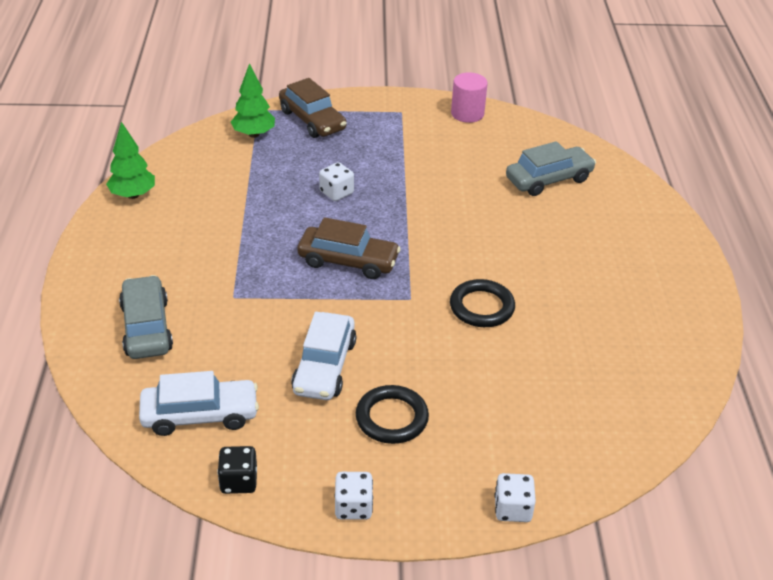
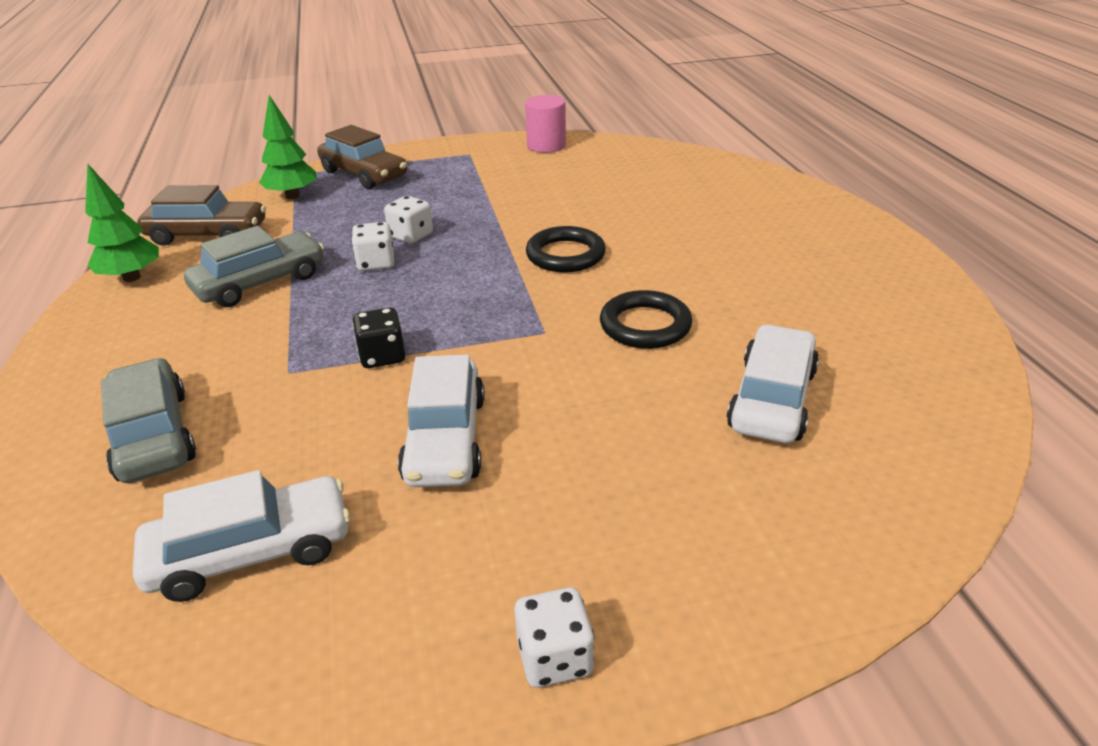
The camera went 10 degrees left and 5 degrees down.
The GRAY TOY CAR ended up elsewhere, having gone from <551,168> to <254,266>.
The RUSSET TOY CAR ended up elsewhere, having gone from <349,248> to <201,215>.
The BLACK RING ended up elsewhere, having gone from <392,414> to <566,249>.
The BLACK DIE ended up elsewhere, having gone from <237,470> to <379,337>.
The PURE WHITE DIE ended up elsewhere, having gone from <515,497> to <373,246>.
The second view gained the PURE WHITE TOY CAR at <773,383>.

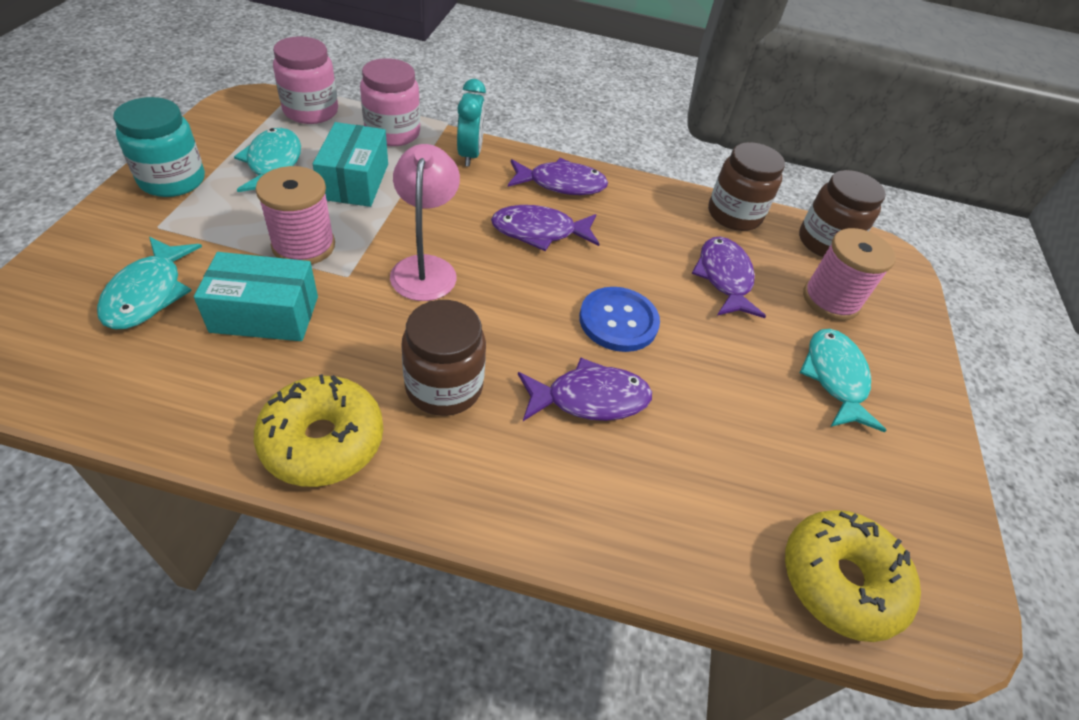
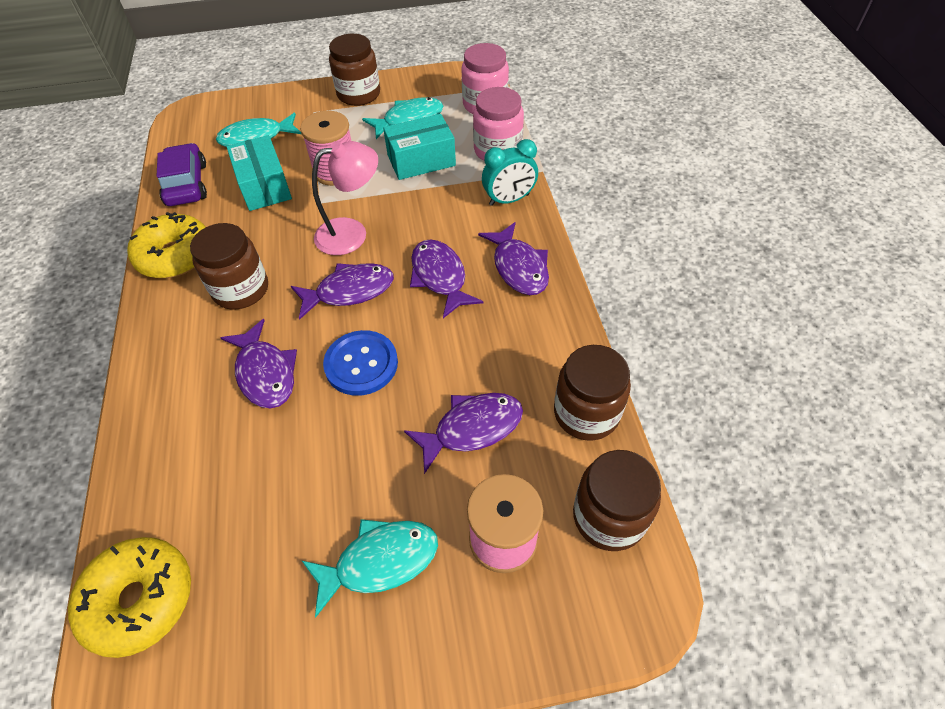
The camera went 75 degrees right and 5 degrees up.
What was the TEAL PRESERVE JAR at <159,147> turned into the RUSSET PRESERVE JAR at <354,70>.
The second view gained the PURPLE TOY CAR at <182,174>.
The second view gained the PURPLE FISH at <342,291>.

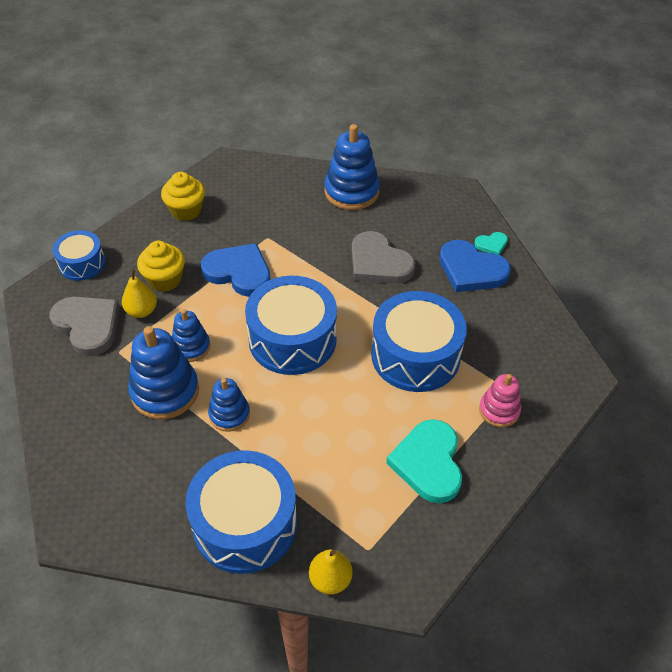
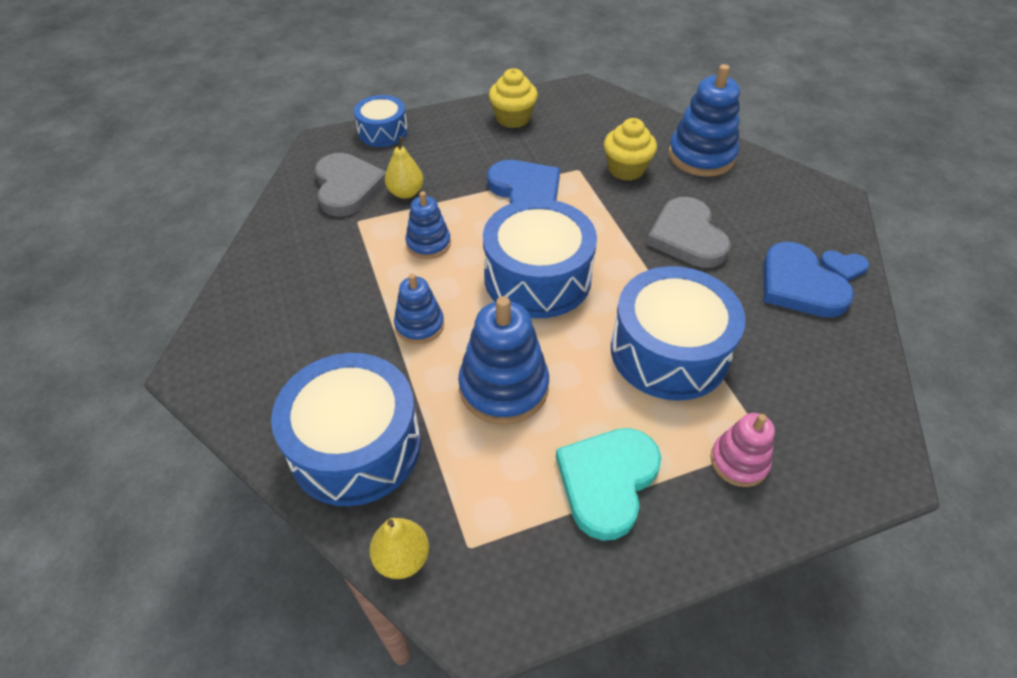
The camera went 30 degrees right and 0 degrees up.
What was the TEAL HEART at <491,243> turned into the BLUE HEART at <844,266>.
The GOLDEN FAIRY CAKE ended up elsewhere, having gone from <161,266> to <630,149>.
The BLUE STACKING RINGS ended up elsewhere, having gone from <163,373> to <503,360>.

:::::

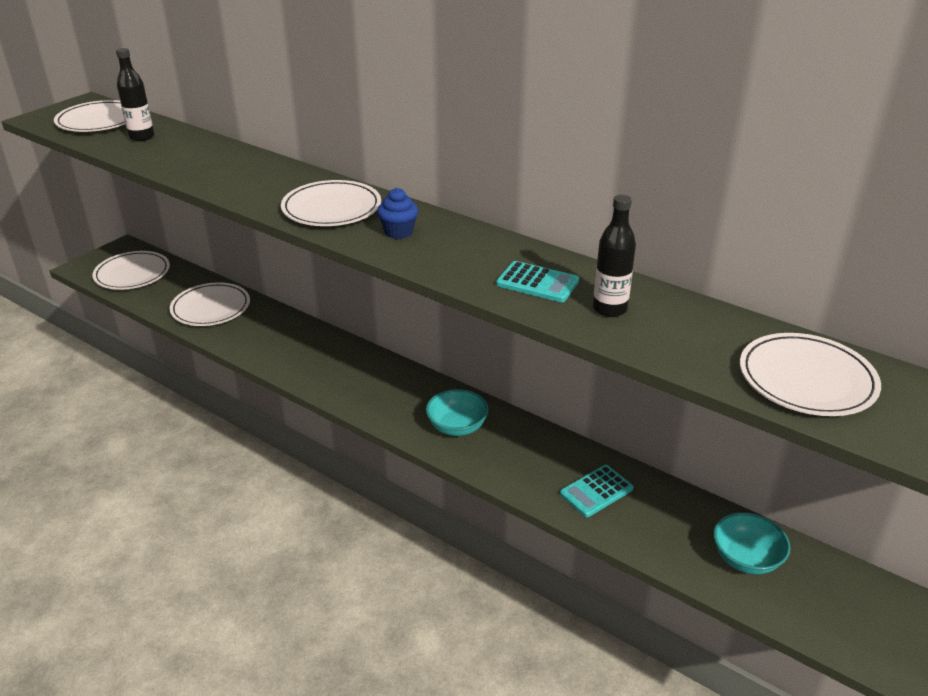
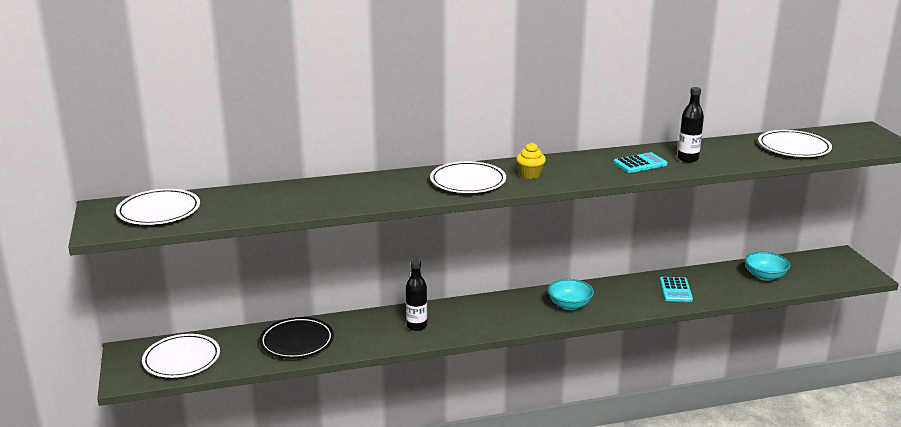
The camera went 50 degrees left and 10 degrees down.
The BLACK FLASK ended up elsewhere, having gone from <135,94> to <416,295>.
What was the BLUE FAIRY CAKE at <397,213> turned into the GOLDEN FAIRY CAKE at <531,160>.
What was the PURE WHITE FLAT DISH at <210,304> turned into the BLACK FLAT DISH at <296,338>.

:::::

* _REQUIRED ACTION_
From the line containing "The camera went 10" down to the line containing "The BLACK RING" in the material above, reproduce every line exactly, including the two end lines.

* _ANSWER TO THIS EXERCISE_
The camera went 10 degrees left and 5 degrees down.
The GRAY TOY CAR ended up elsewhere, having gone from <551,168> to <254,266>.
The RUSSET TOY CAR ended up elsewhere, having gone from <349,248> to <201,215>.
The BLACK RING ended up elsewhere, having gone from <392,414> to <566,249>.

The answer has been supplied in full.